=== Input data ===

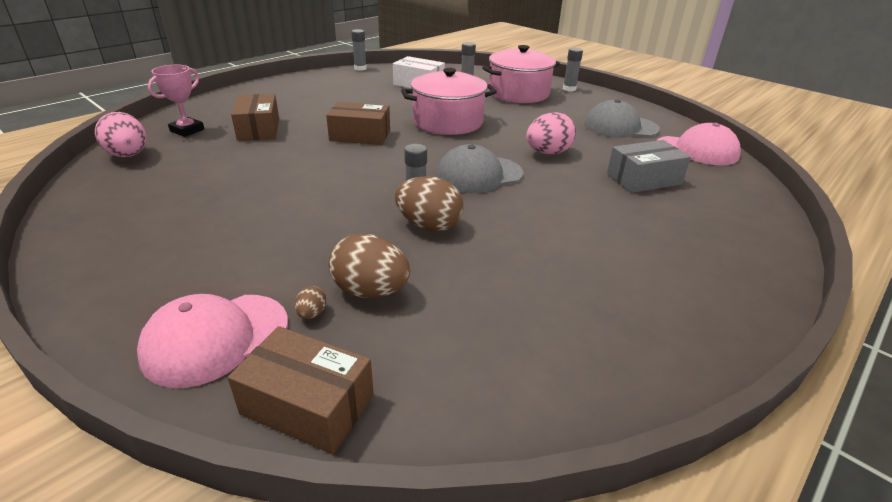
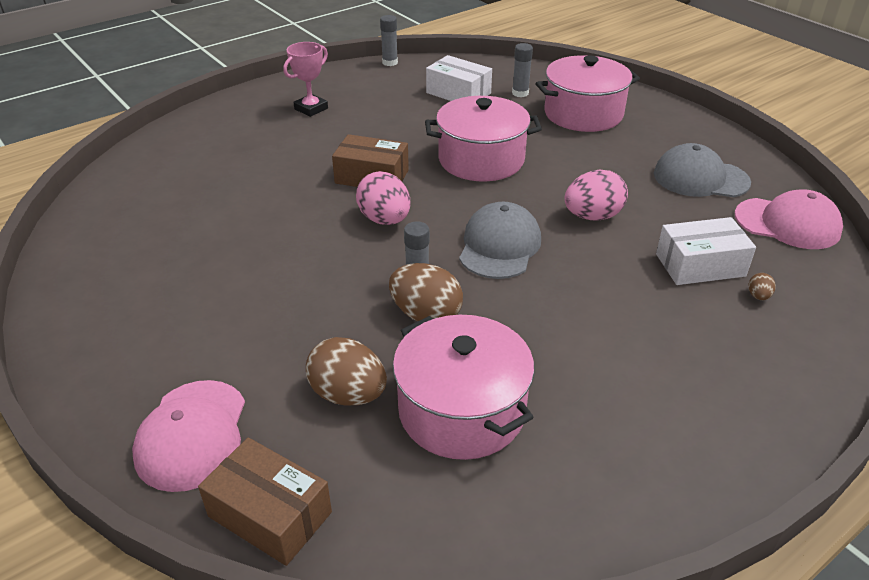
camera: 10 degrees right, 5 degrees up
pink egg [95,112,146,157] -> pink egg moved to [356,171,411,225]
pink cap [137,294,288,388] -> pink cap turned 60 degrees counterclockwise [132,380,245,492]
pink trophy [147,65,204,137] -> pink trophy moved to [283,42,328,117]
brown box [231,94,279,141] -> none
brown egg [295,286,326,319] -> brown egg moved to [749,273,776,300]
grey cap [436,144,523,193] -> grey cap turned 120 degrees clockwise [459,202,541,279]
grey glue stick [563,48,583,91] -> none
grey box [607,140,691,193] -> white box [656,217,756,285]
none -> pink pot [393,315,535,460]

===
=== Input data ===

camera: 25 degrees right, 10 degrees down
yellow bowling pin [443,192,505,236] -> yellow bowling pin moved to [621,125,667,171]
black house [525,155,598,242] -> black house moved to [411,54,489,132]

===

Assigned task
Lines that contain the string "turned" should be copied from the material above.

Answer below
pink cap [137,294,288,388] -> pink cap turned 60 degrees counterclockwise [132,380,245,492]
grey cap [436,144,523,193] -> grey cap turned 120 degrees clockwise [459,202,541,279]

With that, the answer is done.